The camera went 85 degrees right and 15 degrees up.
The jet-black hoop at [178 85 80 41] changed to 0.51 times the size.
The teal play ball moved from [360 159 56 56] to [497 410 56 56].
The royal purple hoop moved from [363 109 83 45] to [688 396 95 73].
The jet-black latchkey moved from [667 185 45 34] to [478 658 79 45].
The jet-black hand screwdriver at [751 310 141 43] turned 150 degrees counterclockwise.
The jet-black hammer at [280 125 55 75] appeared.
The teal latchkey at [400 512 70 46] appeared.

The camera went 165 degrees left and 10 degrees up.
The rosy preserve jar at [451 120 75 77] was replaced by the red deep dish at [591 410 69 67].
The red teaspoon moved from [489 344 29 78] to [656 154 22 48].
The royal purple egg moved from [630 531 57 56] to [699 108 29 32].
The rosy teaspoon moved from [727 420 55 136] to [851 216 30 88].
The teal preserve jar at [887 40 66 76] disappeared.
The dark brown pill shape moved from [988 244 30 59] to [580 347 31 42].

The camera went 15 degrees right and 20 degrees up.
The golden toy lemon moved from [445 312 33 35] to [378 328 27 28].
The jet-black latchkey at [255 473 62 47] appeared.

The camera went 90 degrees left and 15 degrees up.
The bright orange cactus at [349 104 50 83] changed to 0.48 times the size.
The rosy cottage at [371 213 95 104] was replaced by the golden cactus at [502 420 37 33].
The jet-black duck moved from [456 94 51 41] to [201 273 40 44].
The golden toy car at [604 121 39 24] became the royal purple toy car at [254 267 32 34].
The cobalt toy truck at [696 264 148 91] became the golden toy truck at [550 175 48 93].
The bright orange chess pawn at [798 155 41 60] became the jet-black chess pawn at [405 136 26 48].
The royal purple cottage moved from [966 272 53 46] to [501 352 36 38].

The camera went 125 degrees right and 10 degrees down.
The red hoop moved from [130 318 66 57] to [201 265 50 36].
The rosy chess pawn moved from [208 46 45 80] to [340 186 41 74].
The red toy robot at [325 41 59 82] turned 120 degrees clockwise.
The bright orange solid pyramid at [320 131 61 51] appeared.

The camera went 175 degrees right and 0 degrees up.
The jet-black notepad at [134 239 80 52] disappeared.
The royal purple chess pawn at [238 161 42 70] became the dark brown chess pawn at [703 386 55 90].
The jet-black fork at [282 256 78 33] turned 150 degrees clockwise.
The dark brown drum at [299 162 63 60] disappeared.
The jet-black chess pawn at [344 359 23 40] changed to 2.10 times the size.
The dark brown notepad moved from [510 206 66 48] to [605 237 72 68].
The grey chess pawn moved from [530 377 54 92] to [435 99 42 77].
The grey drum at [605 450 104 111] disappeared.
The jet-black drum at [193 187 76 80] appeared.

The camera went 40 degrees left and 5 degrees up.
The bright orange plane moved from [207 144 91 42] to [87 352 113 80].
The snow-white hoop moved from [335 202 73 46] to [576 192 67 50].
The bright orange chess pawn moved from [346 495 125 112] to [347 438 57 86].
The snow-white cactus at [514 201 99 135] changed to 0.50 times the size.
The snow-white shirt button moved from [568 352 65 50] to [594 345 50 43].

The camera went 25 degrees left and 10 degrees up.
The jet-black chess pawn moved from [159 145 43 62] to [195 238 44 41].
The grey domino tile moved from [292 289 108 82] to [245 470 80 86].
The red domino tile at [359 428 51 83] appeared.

=-=-=

> _EXERCISE_: All that is wanted is a faithful reproduction of the line above with "The jet-black hoop", the line with "The jet-black hammer", and every line in between.

> _EXPECTED ANSWER_:
The jet-black hoop at [178 85 80 41] changed to 0.51 times the size.
The teal play ball moved from [360 159 56 56] to [497 410 56 56].
The royal purple hoop moved from [363 109 83 45] to [688 396 95 73].
The jet-black latchkey moved from [667 185 45 34] to [478 658 79 45].
The jet-black hand screwdriver at [751 310 141 43] turned 150 degrees counterclockwise.
The jet-black hammer at [280 125 55 75] appeared.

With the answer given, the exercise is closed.